→ **What needs to be done**: Copy out every line of the data that has the word "truck" somewhere in it.

→ **Data records**:
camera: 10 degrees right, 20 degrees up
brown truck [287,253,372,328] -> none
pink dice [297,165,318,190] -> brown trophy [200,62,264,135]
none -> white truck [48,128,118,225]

--

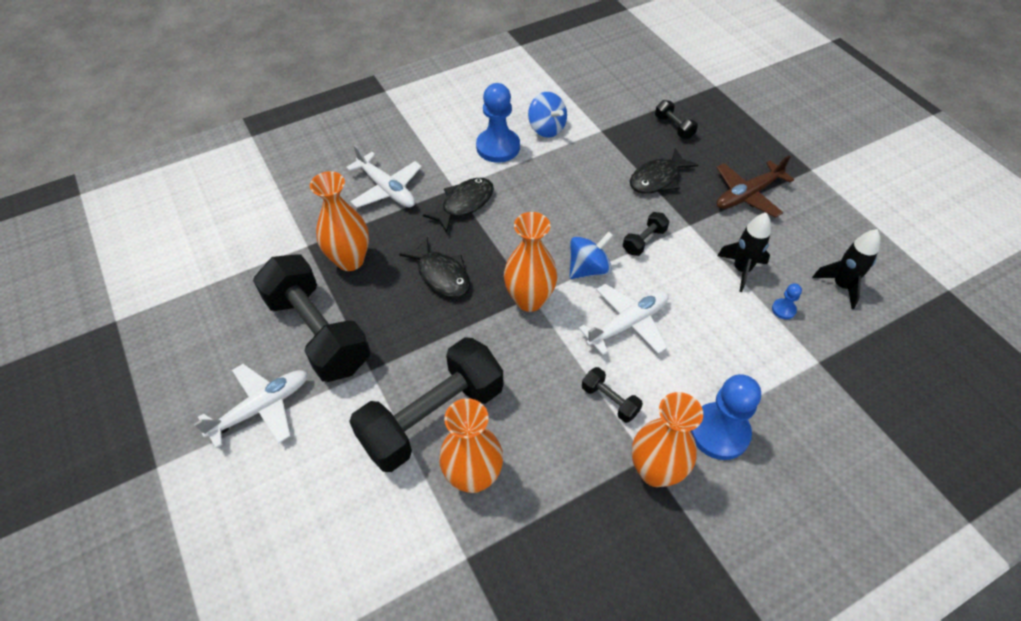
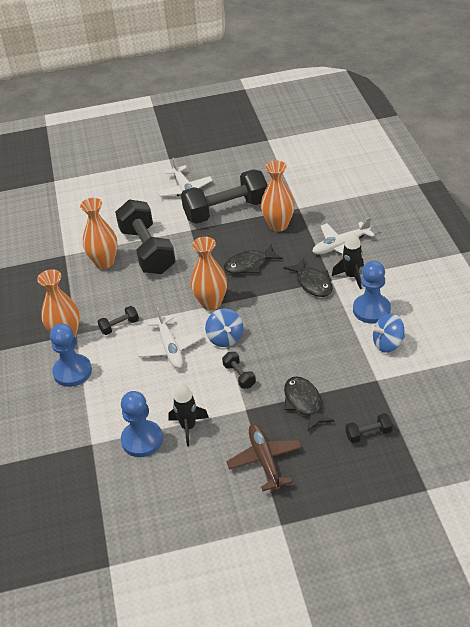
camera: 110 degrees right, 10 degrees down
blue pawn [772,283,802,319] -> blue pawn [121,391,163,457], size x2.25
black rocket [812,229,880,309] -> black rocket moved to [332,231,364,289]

→ **Result of this task**:
brown truck [287,253,372,328] -> none
none -> white truck [48,128,118,225]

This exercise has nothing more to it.